_Problem details_. Your answer should be the number of lines in the listing that hold the string "purple", with no other words.
--- Supplied data Enclosed Below ---
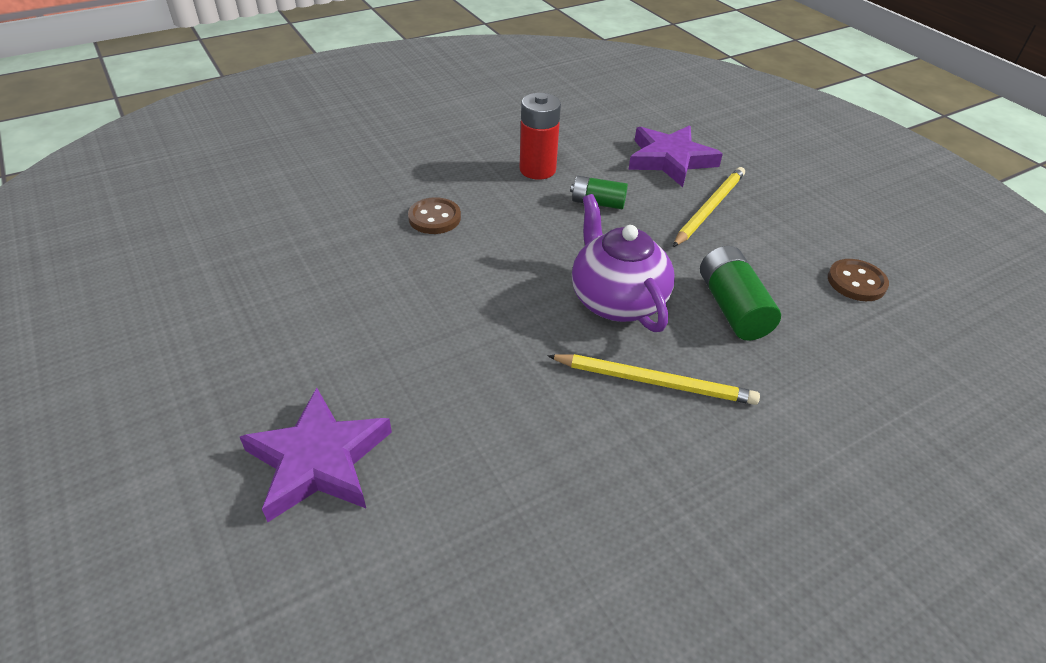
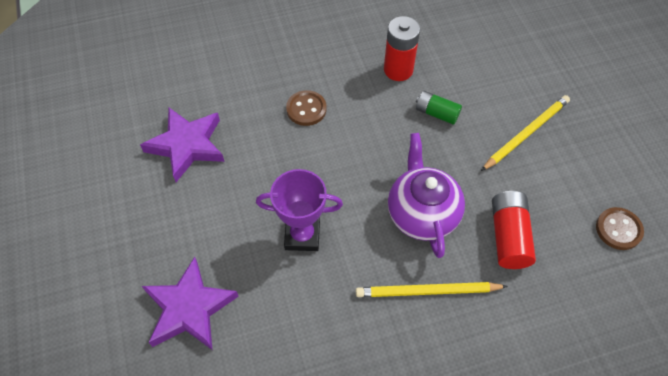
camera: 15 degrees right, 15 degrees up
(466, 347) = (302, 235): none -> purple trophy
(654, 382) = (427, 291): yellow pencil -> yellow pencil turned 150 degrees clockwise
(670, 160) = (511, 75): purple star -> purple star (187, 145)
(732, 308) = (508, 236): green battery -> red battery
--- End of Enclosed Supplied data ---
_Exercise answer_. 2